[MATERIAL PROVIDED Boundary: Start]

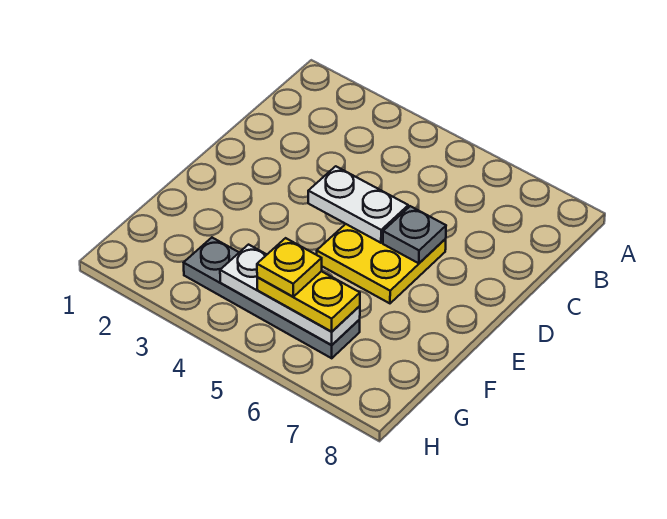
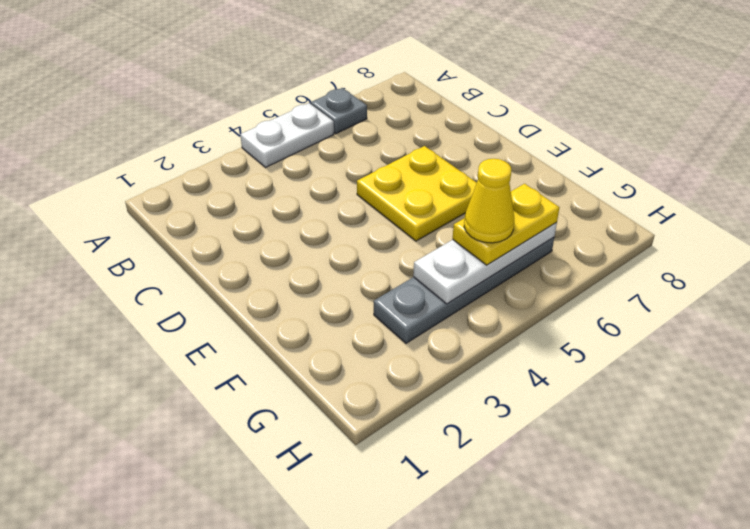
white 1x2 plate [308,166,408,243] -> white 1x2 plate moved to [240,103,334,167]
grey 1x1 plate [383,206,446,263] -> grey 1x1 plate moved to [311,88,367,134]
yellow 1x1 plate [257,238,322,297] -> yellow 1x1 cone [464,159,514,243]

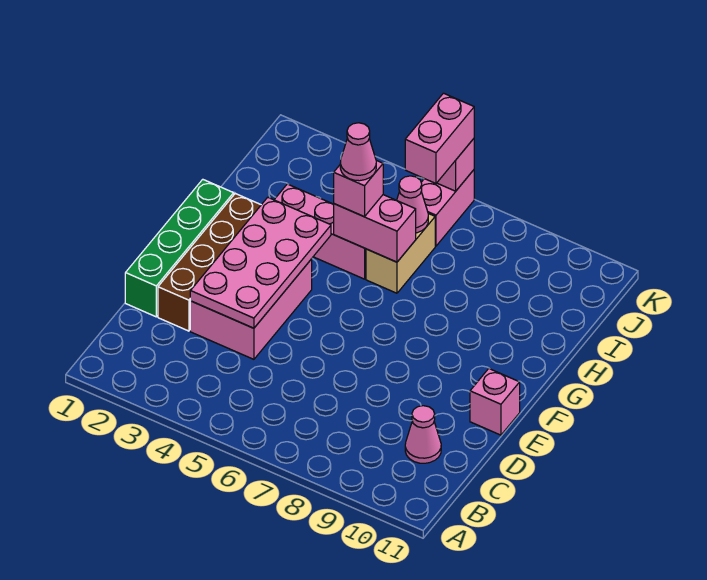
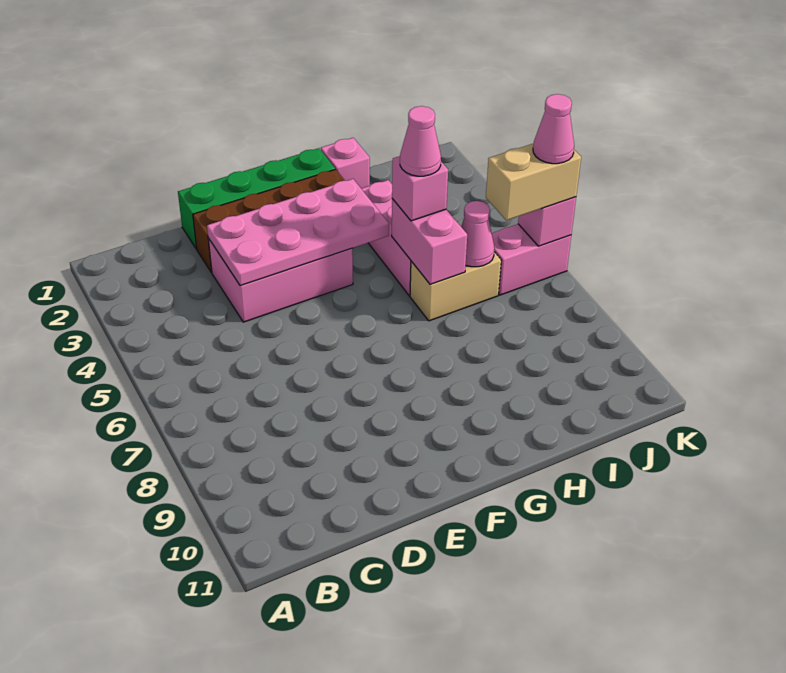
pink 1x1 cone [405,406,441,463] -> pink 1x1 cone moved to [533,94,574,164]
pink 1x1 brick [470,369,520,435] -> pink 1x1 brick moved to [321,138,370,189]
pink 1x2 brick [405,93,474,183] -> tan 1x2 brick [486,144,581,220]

[MATERIAL PROVIDED Boundary: End]

ASSIGNED TASK:
Pictures don't belong in the copy. Transcribe every record exactly as it appears.

ANSWER SECTION:
white 1x2 plate [308,166,408,243] -> white 1x2 plate moved to [240,103,334,167]
grey 1x1 plate [383,206,446,263] -> grey 1x1 plate moved to [311,88,367,134]
yellow 1x1 plate [257,238,322,297] -> yellow 1x1 cone [464,159,514,243]

pink 1x1 cone [405,406,441,463] -> pink 1x1 cone moved to [533,94,574,164]
pink 1x1 brick [470,369,520,435] -> pink 1x1 brick moved to [321,138,370,189]
pink 1x2 brick [405,93,474,183] -> tan 1x2 brick [486,144,581,220]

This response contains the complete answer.